▸ Data in this exercise:

·····

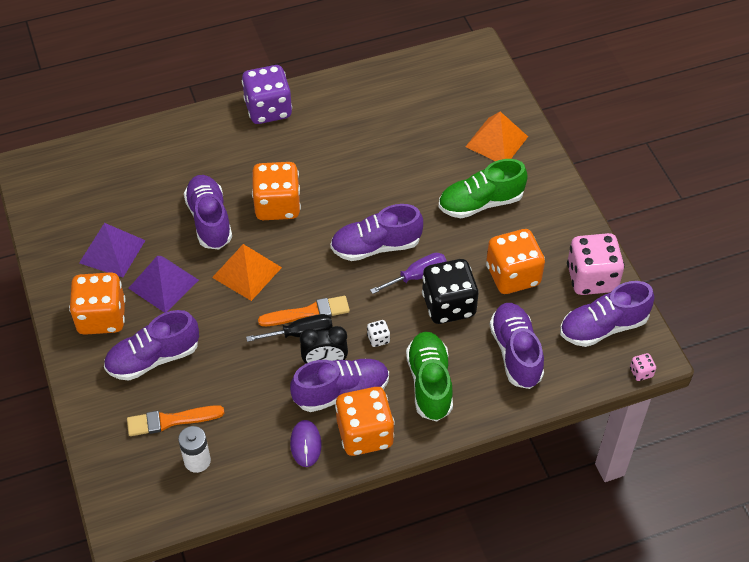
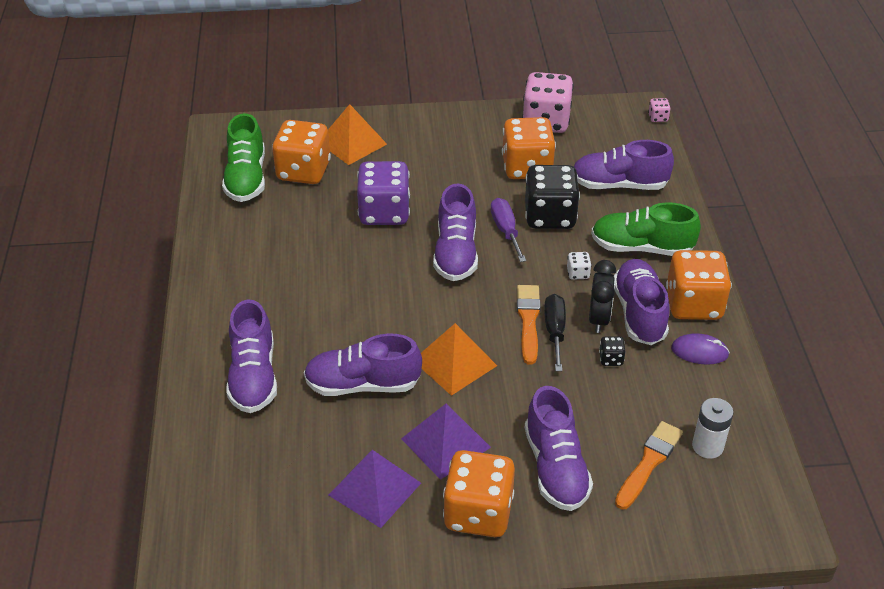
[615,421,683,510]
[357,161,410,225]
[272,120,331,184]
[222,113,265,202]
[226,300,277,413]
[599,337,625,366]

·····

For the material above, repeat each line exactly and leave out the pictures.

▸ Answer area:
[615,421,683,510]
[357,161,410,225]
[272,120,331,184]
[222,113,265,202]
[226,300,277,413]
[599,337,625,366]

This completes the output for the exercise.